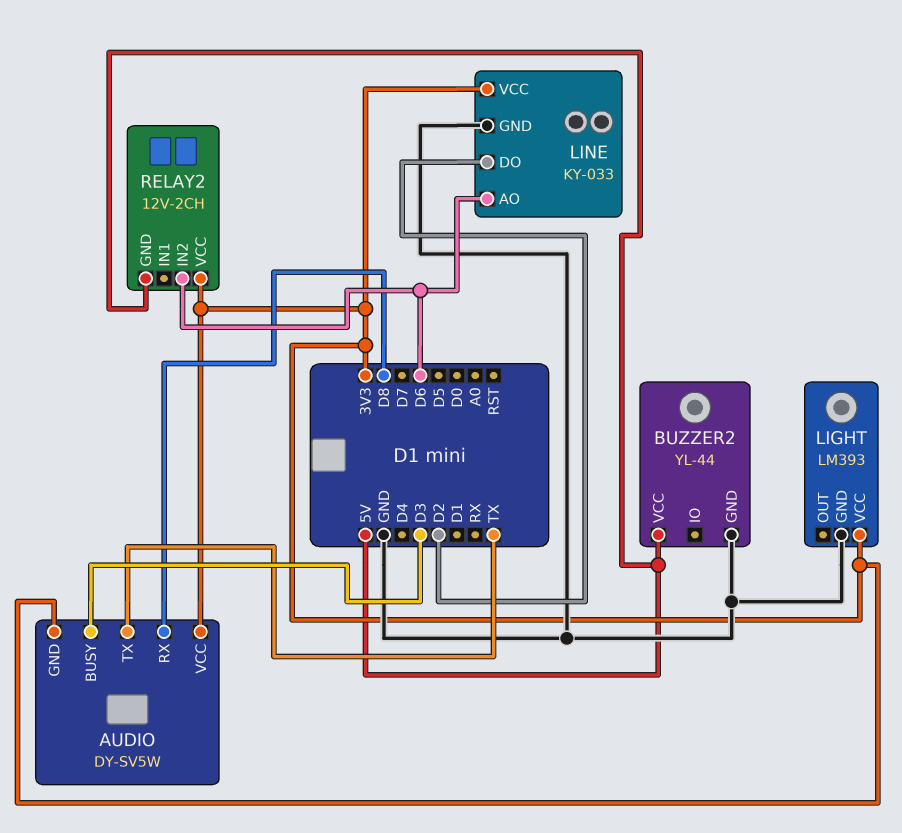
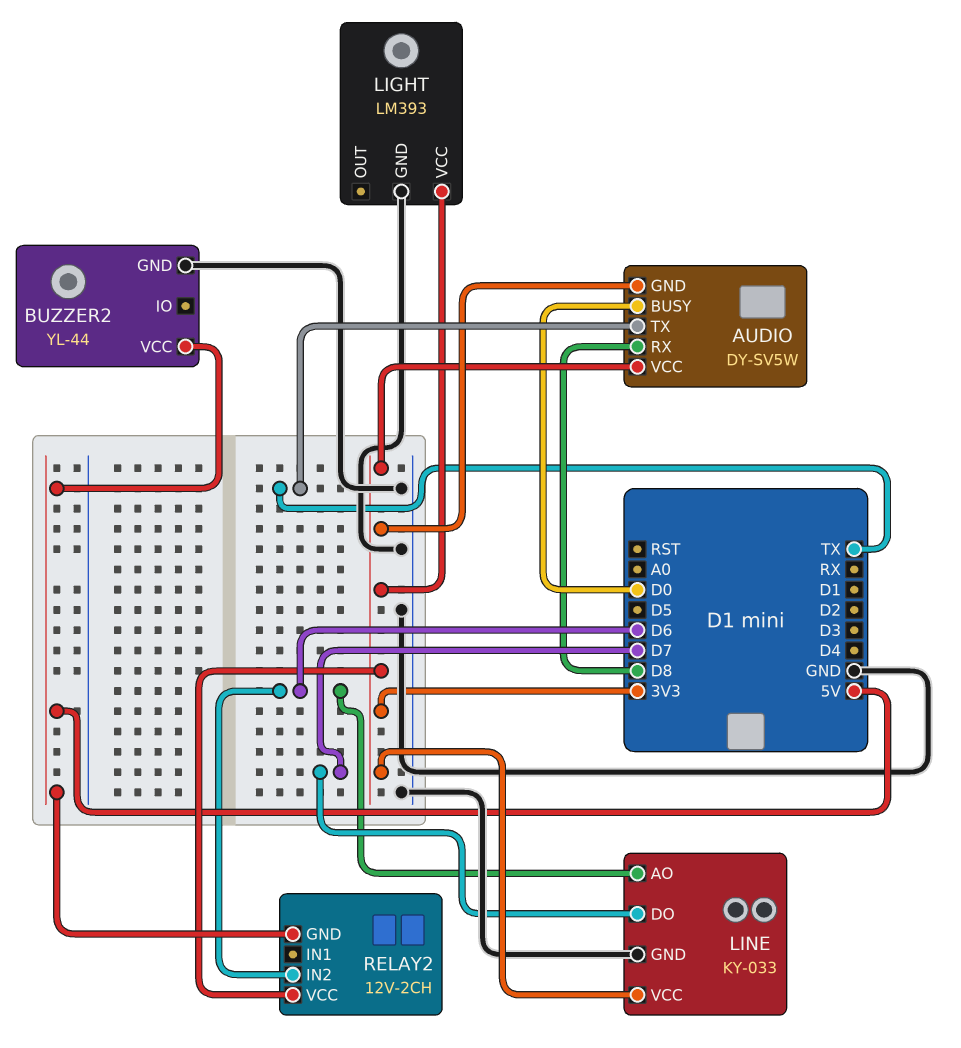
AUDIO pin BUSY: D3 -> D0
LINE pin DO: D2 -> D7

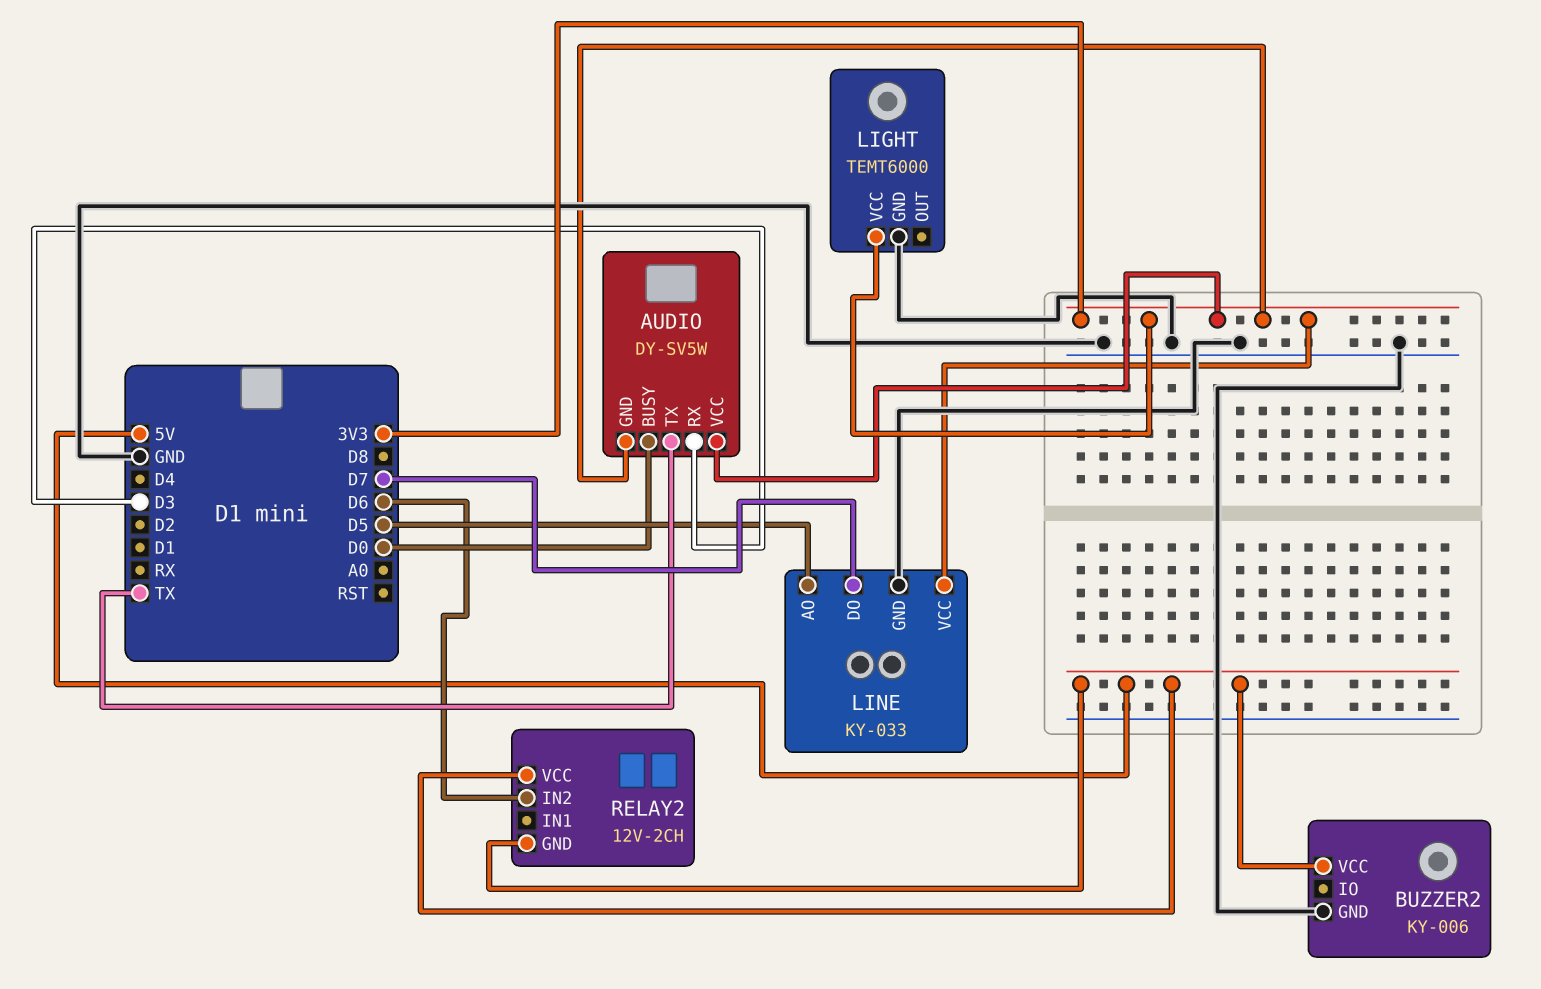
AUDIO pin RX: D8 -> D3
BUZZER2: YL-44 -> KY-006
LIGHT: LM393 -> TEMT6000
LINE pin AO: D6 -> D5
RELAY2 pin VCC: 3V3 -> 5V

━━━━━━━━

**Work task**
When you reach the line that holds "LIGHT: LM393 -> TEMT6000", please copy it and every line after it through the end of the listing, exactly and with no other lines.

**Result below**
LIGHT: LM393 -> TEMT6000
LINE pin AO: D6 -> D5
RELAY2 pin VCC: 3V3 -> 5V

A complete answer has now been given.